** Recorded data **

[Start of Attachment]

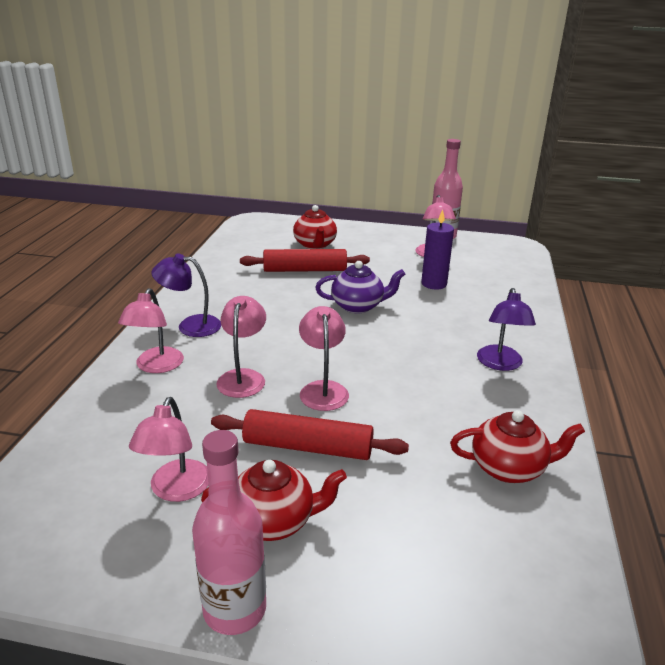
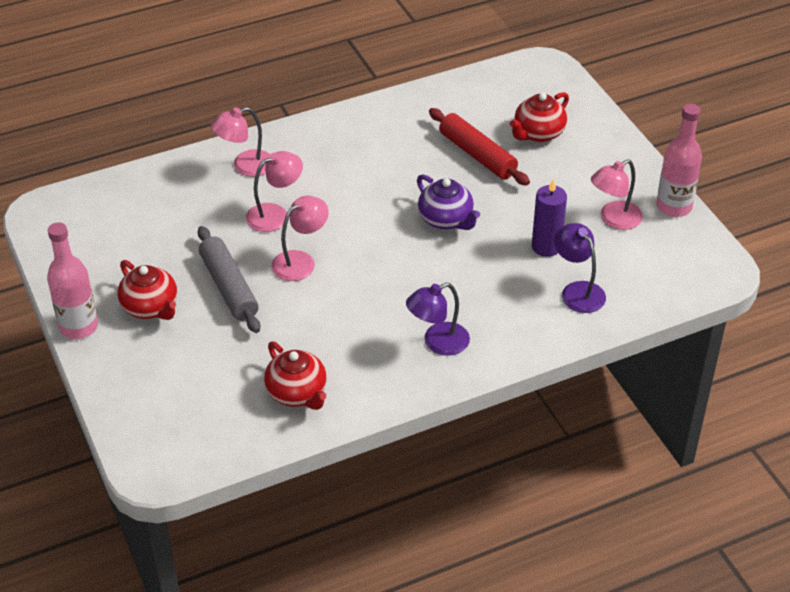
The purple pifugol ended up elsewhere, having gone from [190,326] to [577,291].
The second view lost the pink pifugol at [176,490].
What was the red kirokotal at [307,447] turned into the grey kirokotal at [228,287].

[End of Attachment]

** Your assignment **
Output all the data, exactly, without images.

** Answer for this exercise **
The purple pifugol ended up elsewhere, having gone from [190,326] to [577,291].
The second view lost the pink pifugol at [176,490].
What was the red kirokotal at [307,447] turned into the grey kirokotal at [228,287].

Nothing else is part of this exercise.